• [DATA EXTRACTS]:
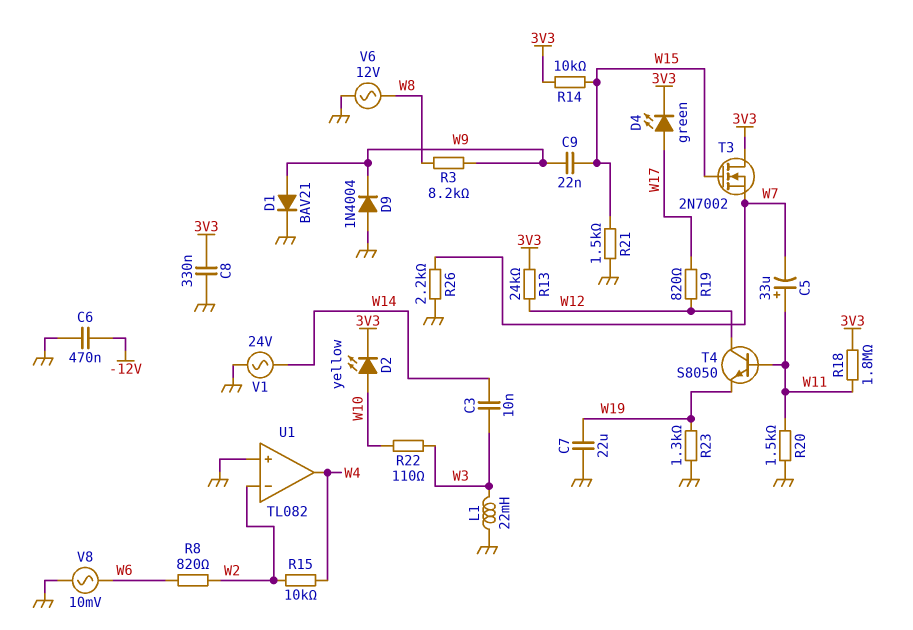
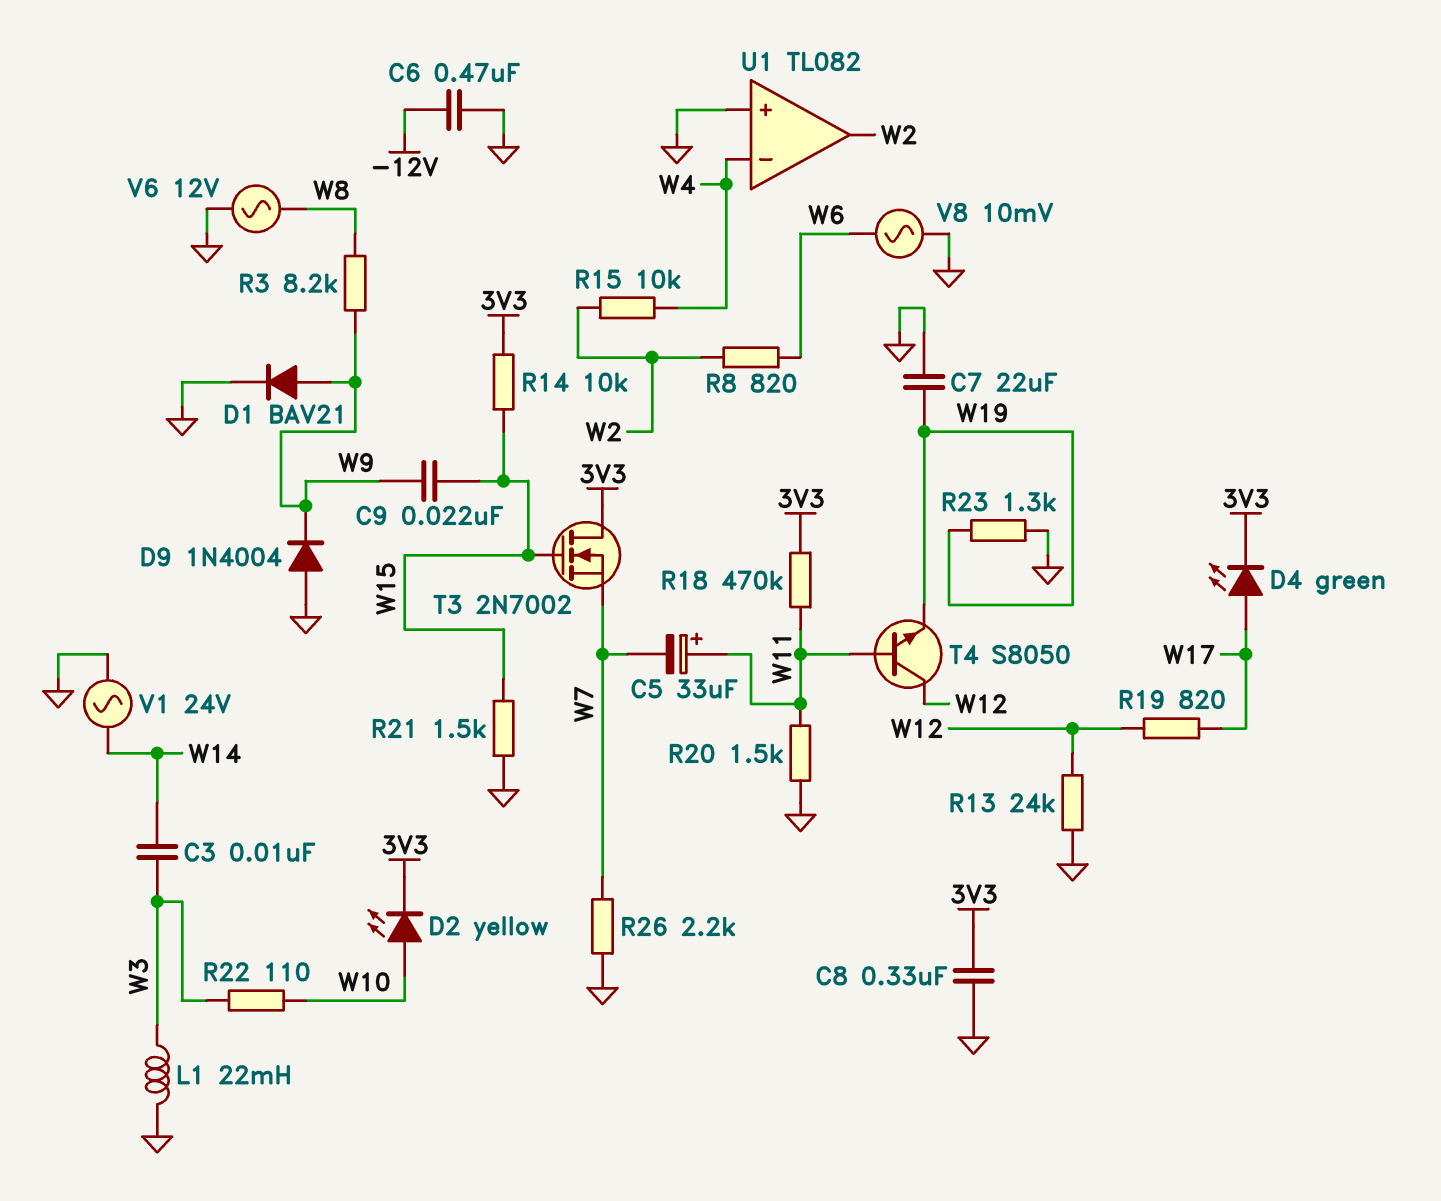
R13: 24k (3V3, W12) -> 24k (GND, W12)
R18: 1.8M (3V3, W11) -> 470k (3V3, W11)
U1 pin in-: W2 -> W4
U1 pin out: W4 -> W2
* * *
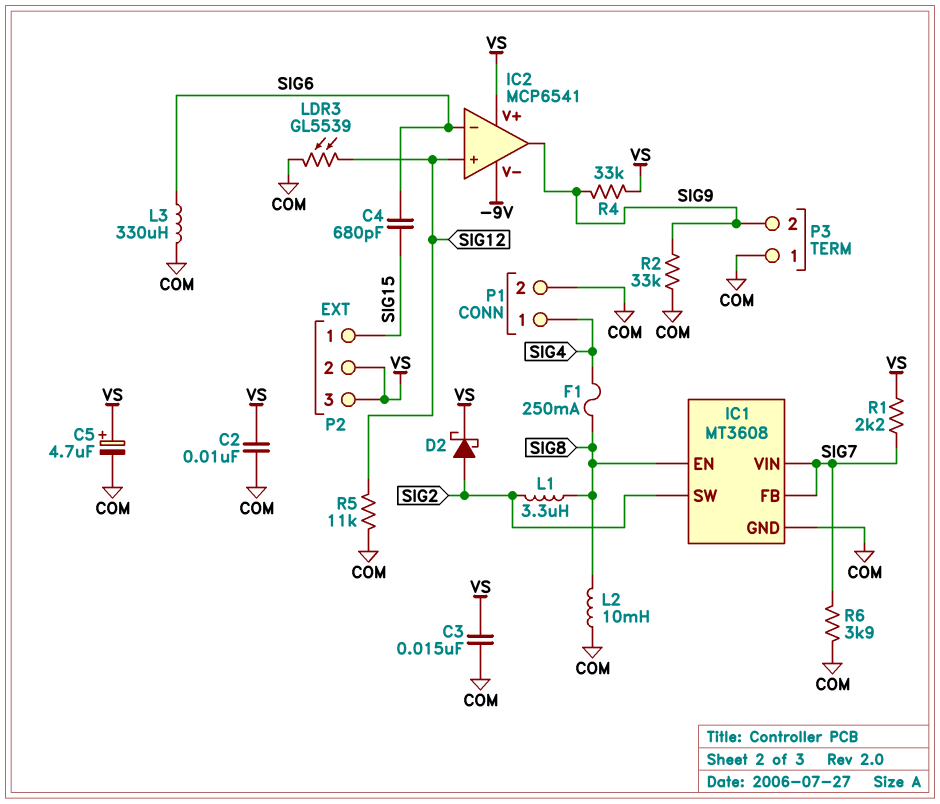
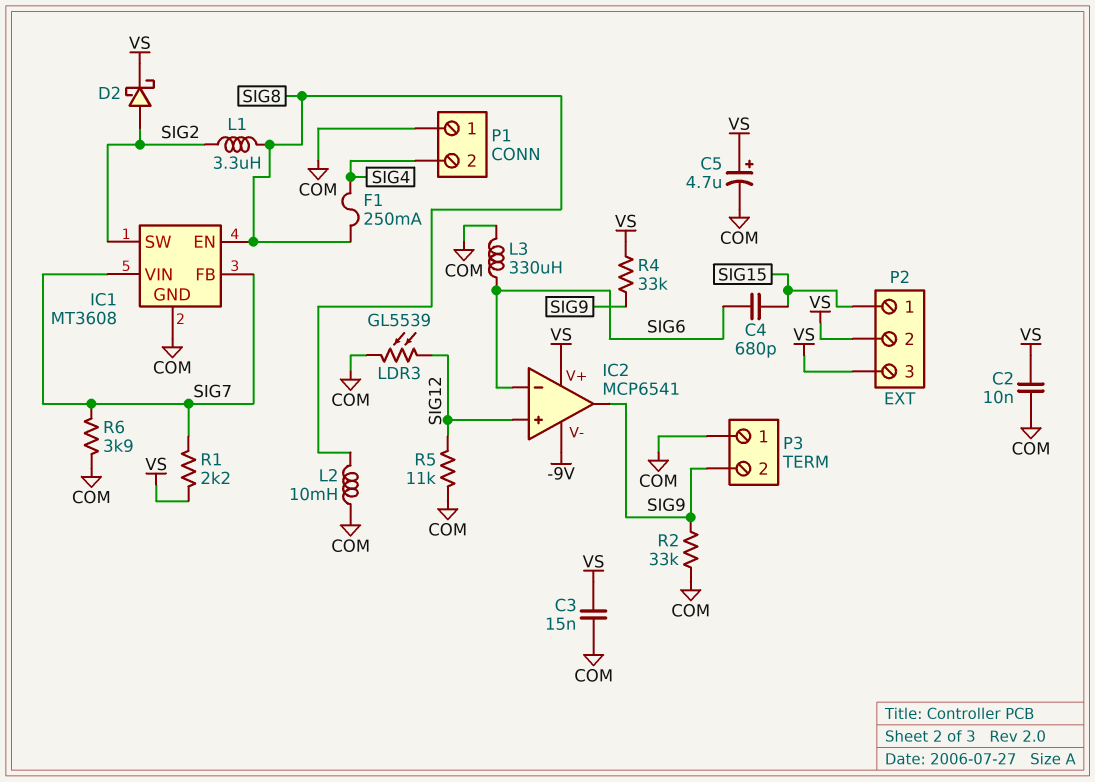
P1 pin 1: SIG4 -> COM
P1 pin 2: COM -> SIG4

• [EXERCISE GOAL]:
Of all the entries above, retype exactly the lines from the line with "R13: 24k (3V3, W12) -> 24k (GND, W12)" to the line with "U1 pin out: W4 -> W2", both included, and no others.

• [OUTPUT OF THE EXERCISE]:
R13: 24k (3V3, W12) -> 24k (GND, W12)
R18: 1.8M (3V3, W11) -> 470k (3V3, W11)
U1 pin in-: W2 -> W4
U1 pin out: W4 -> W2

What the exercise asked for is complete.